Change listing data
◇ ◇ ◇ ◇ ◇
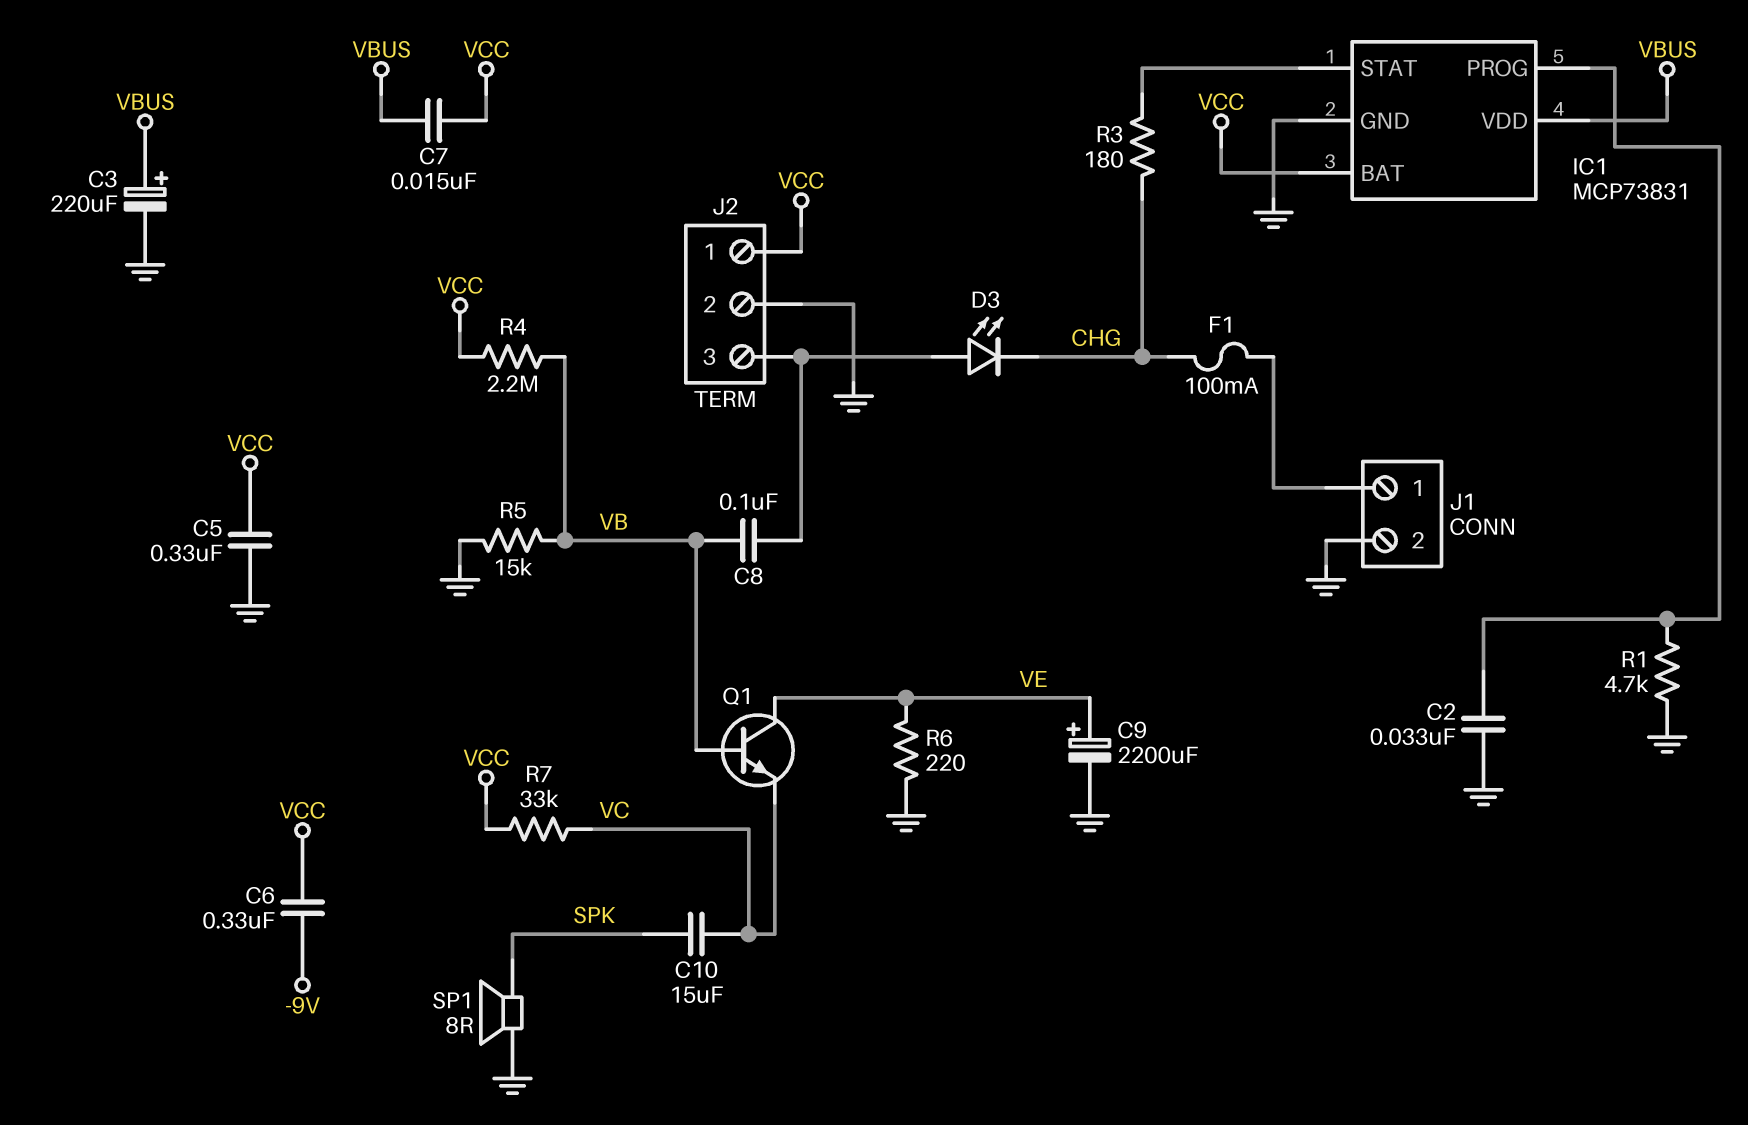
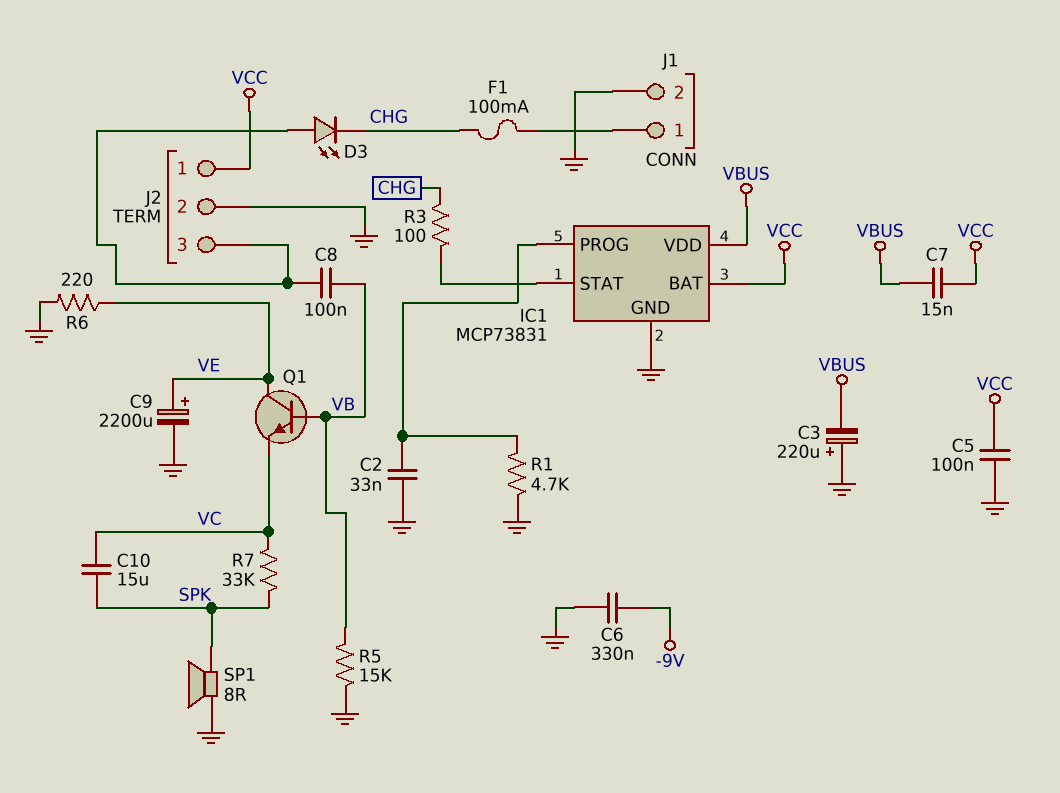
C3: 220uF (plus VBUS, minus GND) -> 220uF (plus GND, minus VBUS)
C5: 330nF (GND, VCC) -> 100nF (GND, VCC)
C6: 330nF (-9V, VCC) -> 330nF (-9V, GND)
R3: 180 (CHG, IC1/STAT) -> 100 (CHG, IC1/STAT)
R4: 2.2M (VB, VCC) -> none
R7: 33k (VC, VCC) -> 33k (SPK, VC)

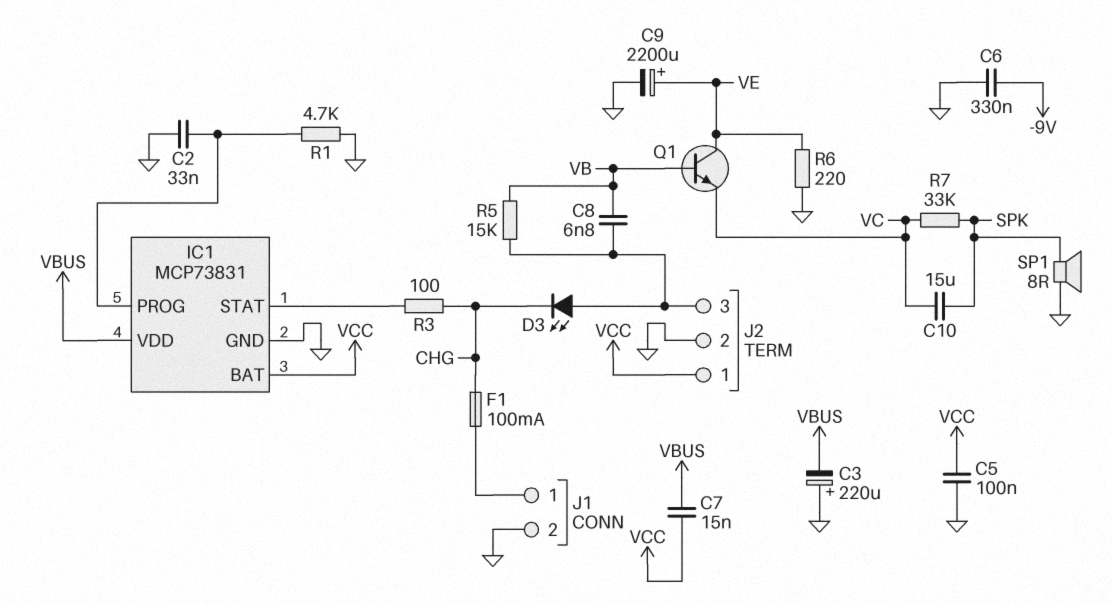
C8: 100nF (J2/3, VB) -> 6.8nF (J2/3, VB)
R5: 15k (GND, VB) -> 15k (J2/3, VB)

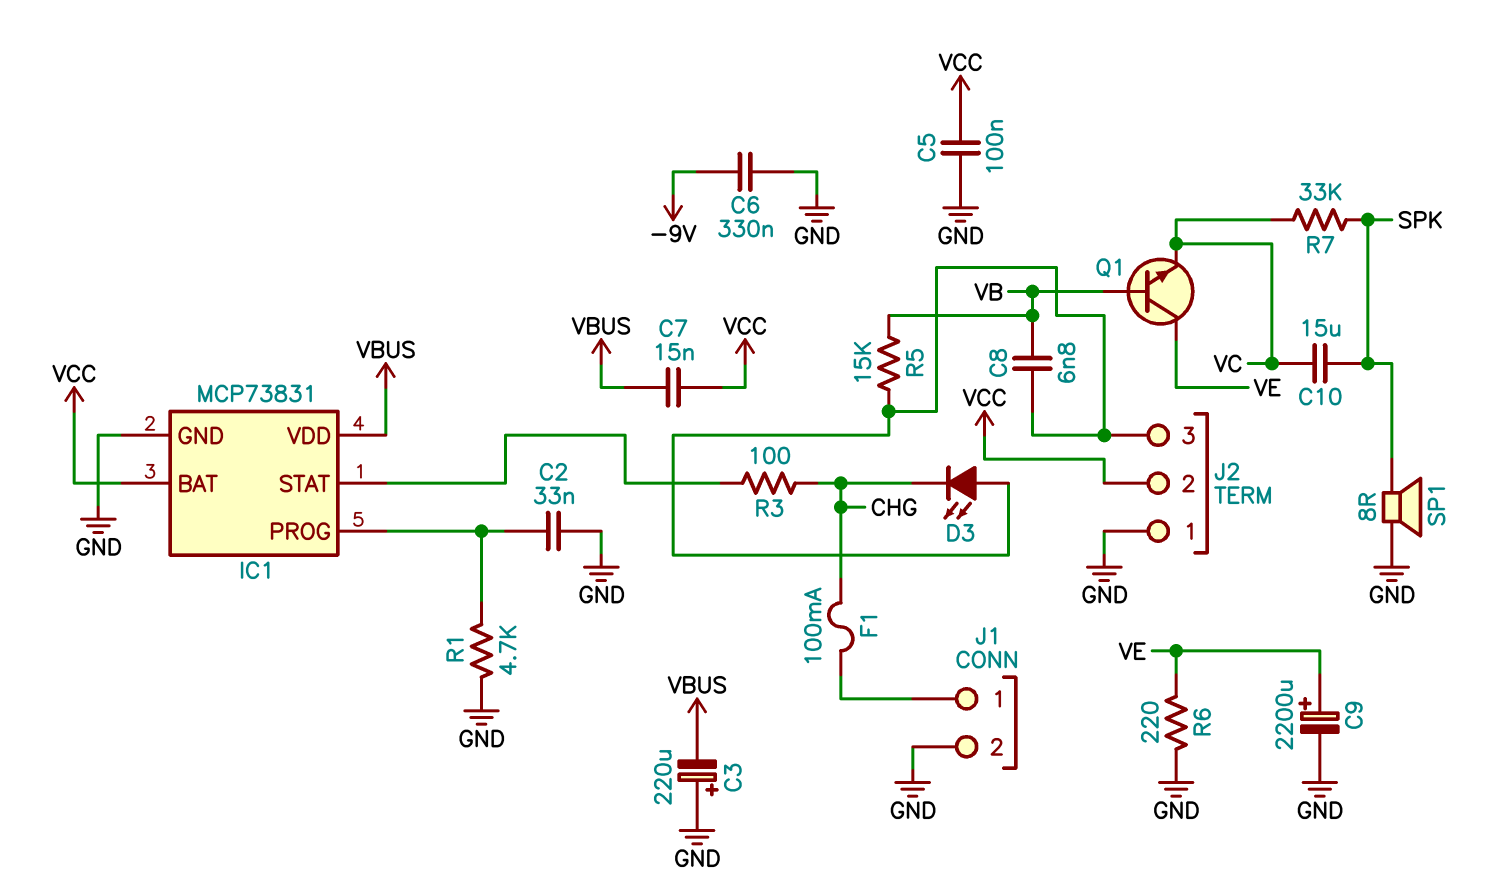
J2 pin 1: VCC -> GND
J2 pin 2: GND -> VCC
◇ ◇ ◇ ◇ ◇
* [PROBLEM]
What belongs in the answer is each line above, reproduced exactly, and no picture.

* [WRITTEN RESPONSE]
C3: 220uF (plus VBUS, minus GND) -> 220uF (plus GND, minus VBUS)
C5: 330nF (GND, VCC) -> 100nF (GND, VCC)
C6: 330nF (-9V, VCC) -> 330nF (-9V, GND)
R3: 180 (CHG, IC1/STAT) -> 100 (CHG, IC1/STAT)
R4: 2.2M (VB, VCC) -> none
R7: 33k (VC, VCC) -> 33k (SPK, VC)

C8: 100nF (J2/3, VB) -> 6.8nF (J2/3, VB)
R5: 15k (GND, VB) -> 15k (J2/3, VB)

J2 pin 1: VCC -> GND
J2 pin 2: GND -> VCC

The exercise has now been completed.